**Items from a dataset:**
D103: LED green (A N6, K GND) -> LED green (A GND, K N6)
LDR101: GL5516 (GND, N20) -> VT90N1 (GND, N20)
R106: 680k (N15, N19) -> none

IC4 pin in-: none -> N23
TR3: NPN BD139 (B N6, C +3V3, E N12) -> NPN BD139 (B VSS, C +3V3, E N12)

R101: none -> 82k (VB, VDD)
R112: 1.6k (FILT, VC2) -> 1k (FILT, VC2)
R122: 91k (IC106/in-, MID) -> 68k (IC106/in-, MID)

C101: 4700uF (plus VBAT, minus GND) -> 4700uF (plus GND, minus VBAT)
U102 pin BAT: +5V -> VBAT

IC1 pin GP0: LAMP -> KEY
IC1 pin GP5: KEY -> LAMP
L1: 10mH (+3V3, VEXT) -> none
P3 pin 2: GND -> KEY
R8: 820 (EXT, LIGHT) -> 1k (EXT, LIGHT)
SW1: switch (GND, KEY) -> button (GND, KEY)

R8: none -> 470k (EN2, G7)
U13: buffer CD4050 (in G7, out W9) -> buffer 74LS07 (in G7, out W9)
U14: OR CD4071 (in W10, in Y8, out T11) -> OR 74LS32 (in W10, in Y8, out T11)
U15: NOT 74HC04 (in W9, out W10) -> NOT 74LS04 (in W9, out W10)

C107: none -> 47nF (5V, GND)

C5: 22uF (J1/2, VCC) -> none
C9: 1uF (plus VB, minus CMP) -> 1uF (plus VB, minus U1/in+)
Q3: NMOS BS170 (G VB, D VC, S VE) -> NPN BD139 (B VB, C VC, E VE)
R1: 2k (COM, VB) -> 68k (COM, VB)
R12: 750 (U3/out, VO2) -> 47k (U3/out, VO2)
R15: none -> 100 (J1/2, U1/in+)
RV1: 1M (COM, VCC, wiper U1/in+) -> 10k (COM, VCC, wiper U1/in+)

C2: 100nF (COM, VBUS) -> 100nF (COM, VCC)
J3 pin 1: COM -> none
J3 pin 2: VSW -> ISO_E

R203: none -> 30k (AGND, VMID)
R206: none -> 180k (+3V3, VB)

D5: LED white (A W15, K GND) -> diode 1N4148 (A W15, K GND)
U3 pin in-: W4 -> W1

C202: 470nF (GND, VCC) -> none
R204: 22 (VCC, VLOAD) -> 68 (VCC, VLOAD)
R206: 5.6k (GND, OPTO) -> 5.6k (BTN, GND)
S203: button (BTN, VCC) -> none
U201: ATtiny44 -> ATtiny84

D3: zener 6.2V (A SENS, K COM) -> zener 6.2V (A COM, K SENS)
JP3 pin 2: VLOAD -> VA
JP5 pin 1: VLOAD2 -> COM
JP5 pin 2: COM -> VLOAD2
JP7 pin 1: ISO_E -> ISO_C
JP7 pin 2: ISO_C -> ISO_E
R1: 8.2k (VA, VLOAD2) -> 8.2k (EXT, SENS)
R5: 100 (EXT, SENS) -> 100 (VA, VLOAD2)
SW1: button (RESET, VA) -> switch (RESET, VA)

**Your assignment:** When you reach the line that contains "U13: buffer CD4050", stop; that line and every line before it, from the very first line of the data, should be restated word for word.

**Response to the exercise:**
D103: LED green (A N6, K GND) -> LED green (A GND, K N6)
LDR101: GL5516 (GND, N20) -> VT90N1 (GND, N20)
R106: 680k (N15, N19) -> none

IC4 pin in-: none -> N23
TR3: NPN BD139 (B N6, C +3V3, E N12) -> NPN BD139 (B VSS, C +3V3, E N12)

R101: none -> 82k (VB, VDD)
R112: 1.6k (FILT, VC2) -> 1k (FILT, VC2)
R122: 91k (IC106/in-, MID) -> 68k (IC106/in-, MID)

C101: 4700uF (plus VBAT, minus GND) -> 4700uF (plus GND, minus VBAT)
U102 pin BAT: +5V -> VBAT

IC1 pin GP0: LAMP -> KEY
IC1 pin GP5: KEY -> LAMP
L1: 10mH (+3V3, VEXT) -> none
P3 pin 2: GND -> KEY
R8: 820 (EXT, LIGHT) -> 1k (EXT, LIGHT)
SW1: switch (GND, KEY) -> button (GND, KEY)

R8: none -> 470k (EN2, G7)
U13: buffer CD4050 (in G7, out W9) -> buffer 74LS07 (in G7, out W9)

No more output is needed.